→ **THE TASK**:
Where a line holds the word "pink", count it, then give only the total for the entries below.

→ **DATA FOR THIS TASK**:
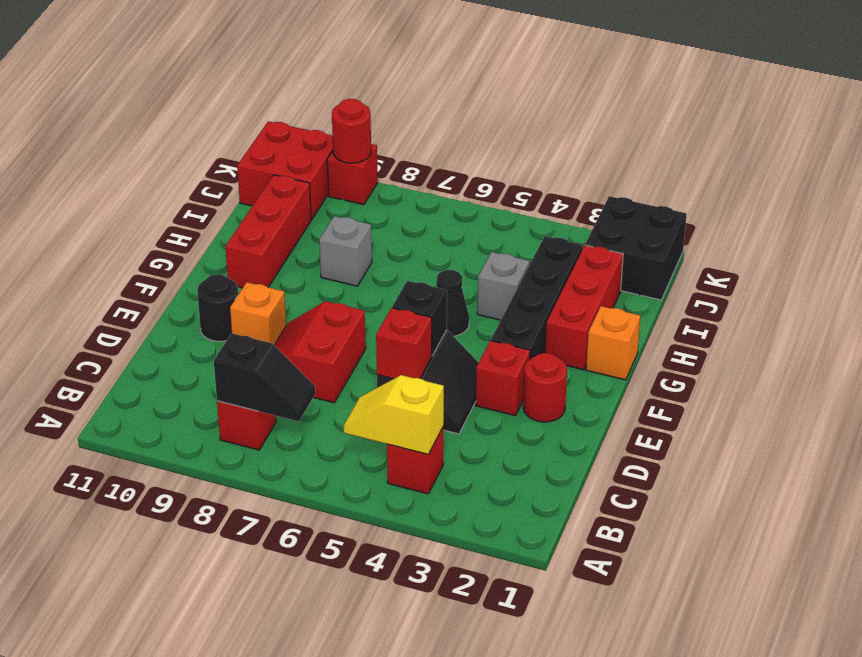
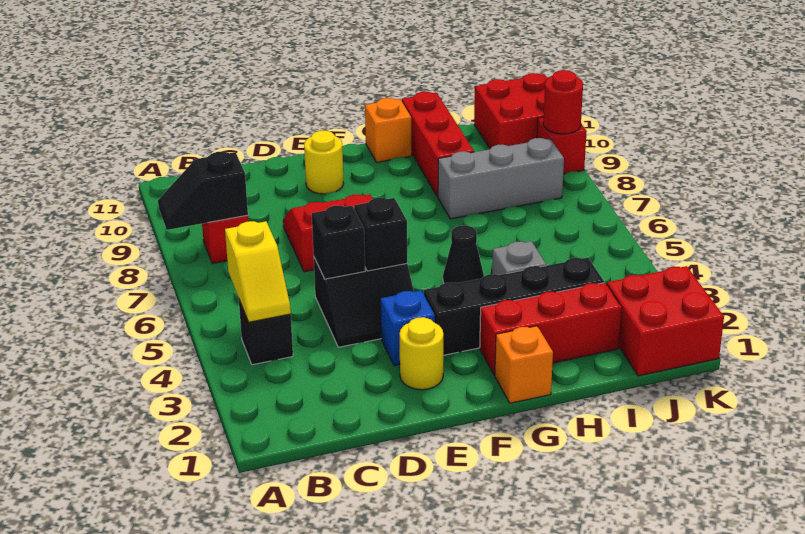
red brick B4 level 1 -> black brick B4 level 1
yellow slope B4:B5 level 2 top 4 -> yellow slope B4:B5 level 2 top 5
black slope B7:B8 level 2 top 8 -> black slope A8:B8 level 2 top B
red brick D5 level 2 -> black brick D5 level 2
red round brick E2 level 1 -> yellow round brick E2 level 1
red brick E3 level 1 -> blue brick E3 level 1
orange brick E9 level 1 -> orange brick G11 level 1
black round brick E10 level 1 -> yellow round brick E10 level 1
red brick G10:I10 level 1 -> red brick H9:H11 level 1
grey brick H8 level 1 -> grey brick H8:J8 level 1
black brick J1:K2 level 1 -> red brick J1:K2 level 1

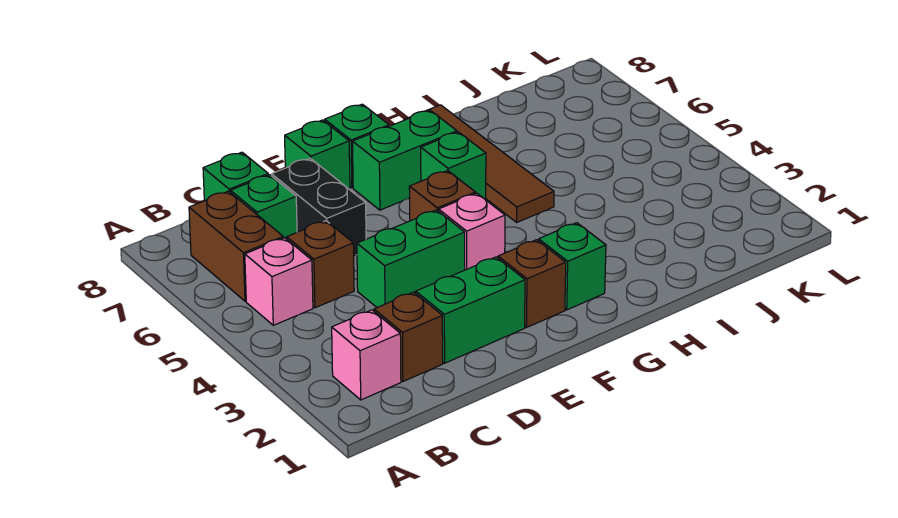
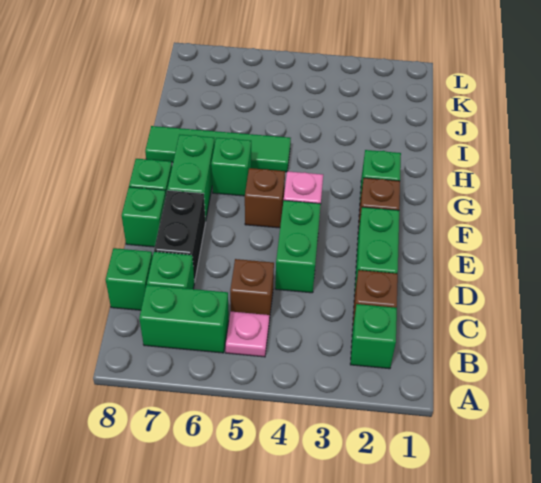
pink brick B2 level 1 -> green brick B2 level 1
pink brick B5 level 1 -> pink plate B5 level 1
brown brick B6:B7 level 1 -> green brick B6:B7 level 1
black brick D6:D7 level 1 -> black brick D7:E7 level 1
brown tile H5:H8 level 1 -> green tile H5:H8 level 1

→ **THE ANSWER**:
2